__Task brief__
Copy out the listing that follows, exact in every word, and skip the images.
+++ Excerpted records +++
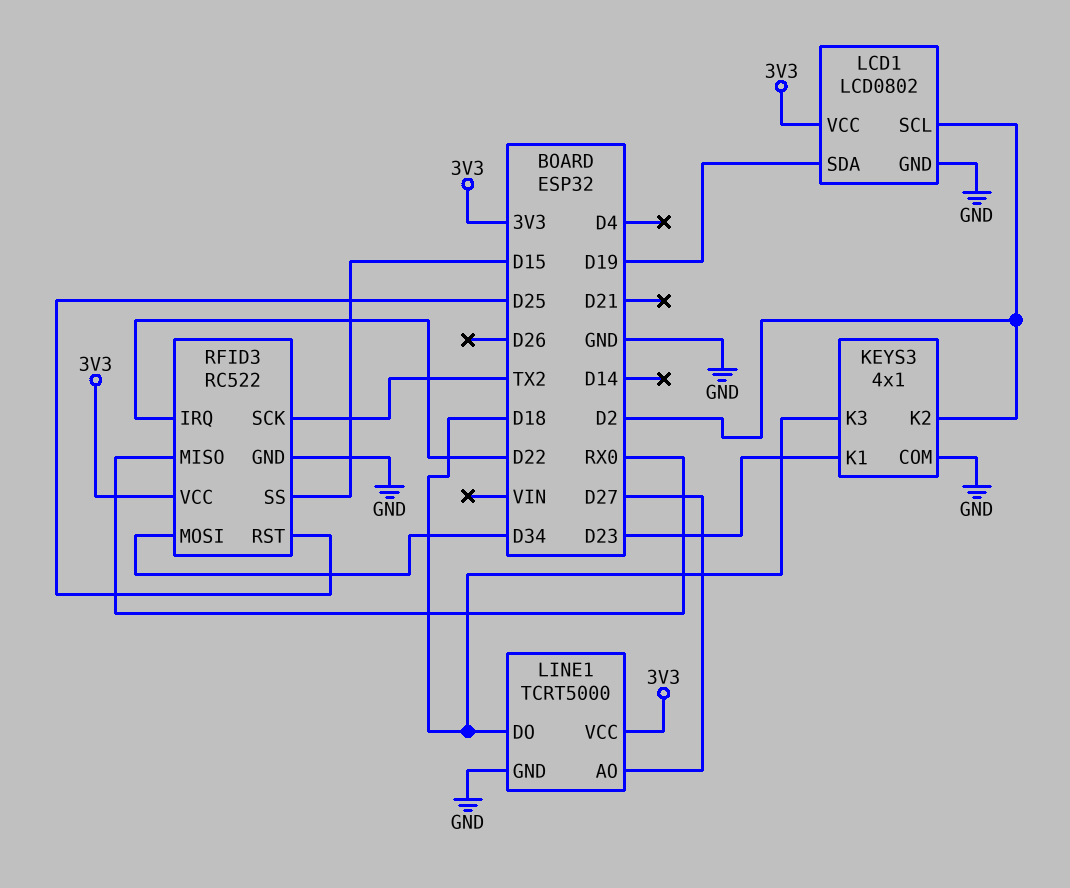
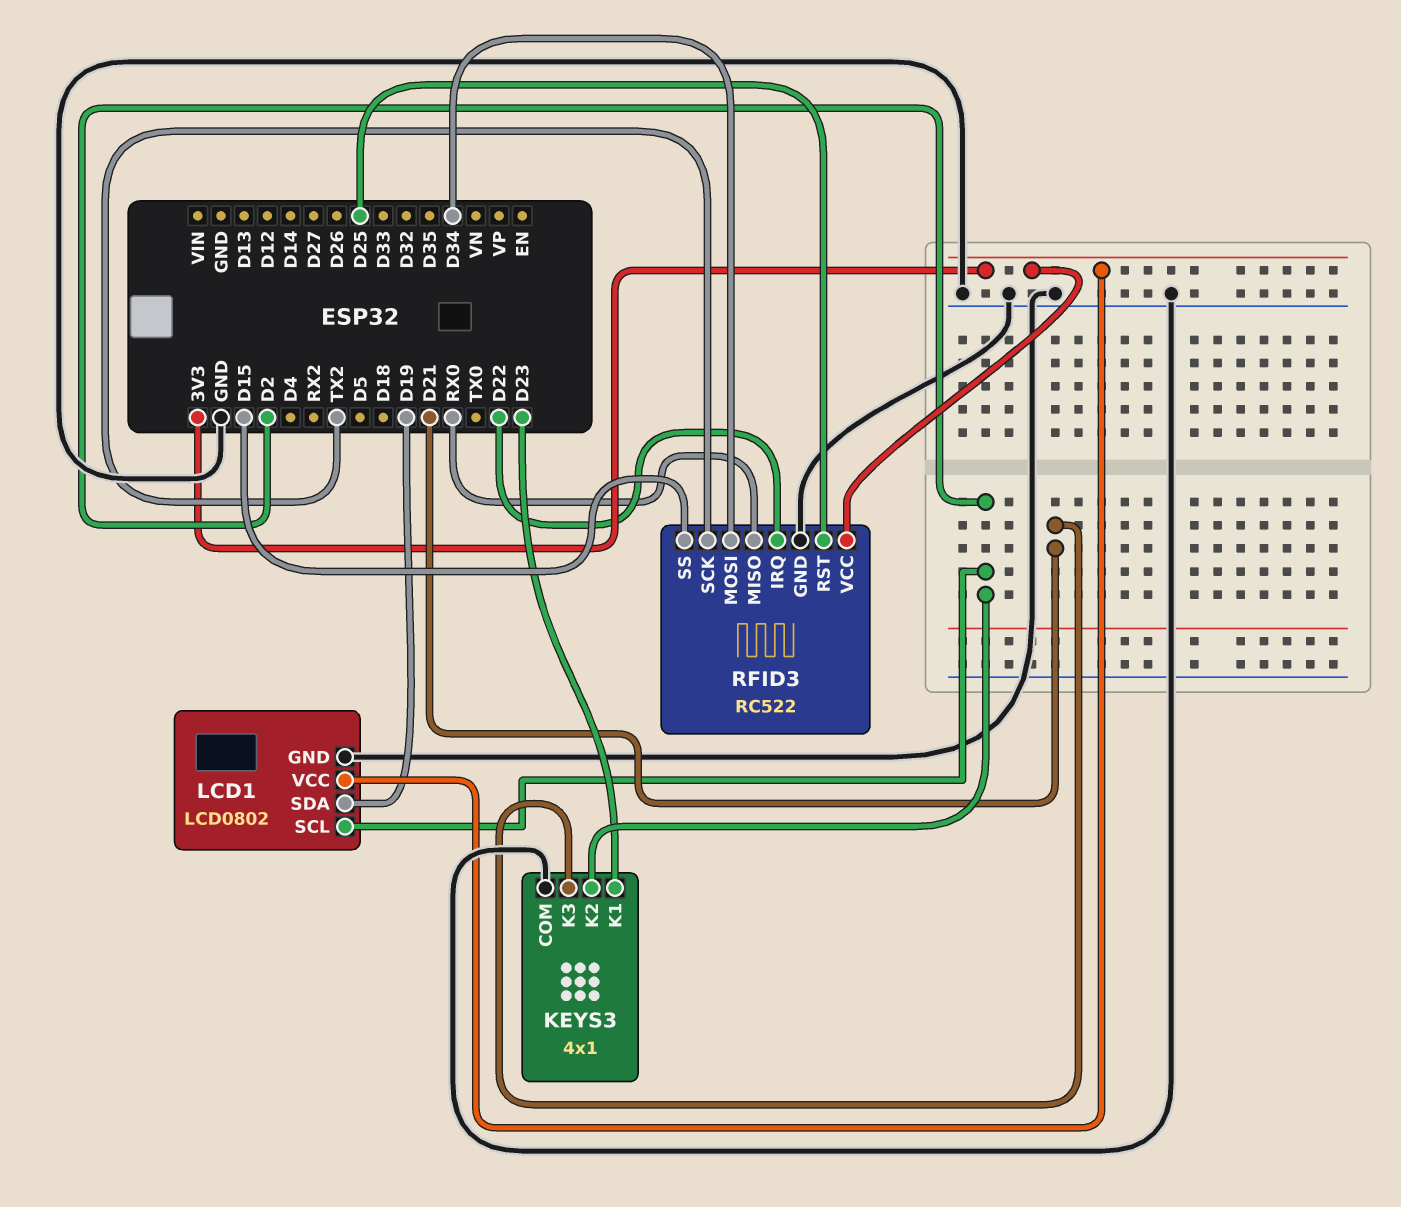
KEYS3 pin K3: D18 -> D21
LINE1: TCRT5000 -> none
LINE1 pin AO: D27 -> none
LINE1 pin DO: D18 -> none
LINE1 pin GND: GND -> none
LINE1 pin VCC: 3V3 -> none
+++
__Task answer__
KEYS3 pin K3: D18 -> D21
LINE1: TCRT5000 -> none
LINE1 pin AO: D27 -> none
LINE1 pin DO: D18 -> none
LINE1 pin GND: GND -> none
LINE1 pin VCC: 3V3 -> none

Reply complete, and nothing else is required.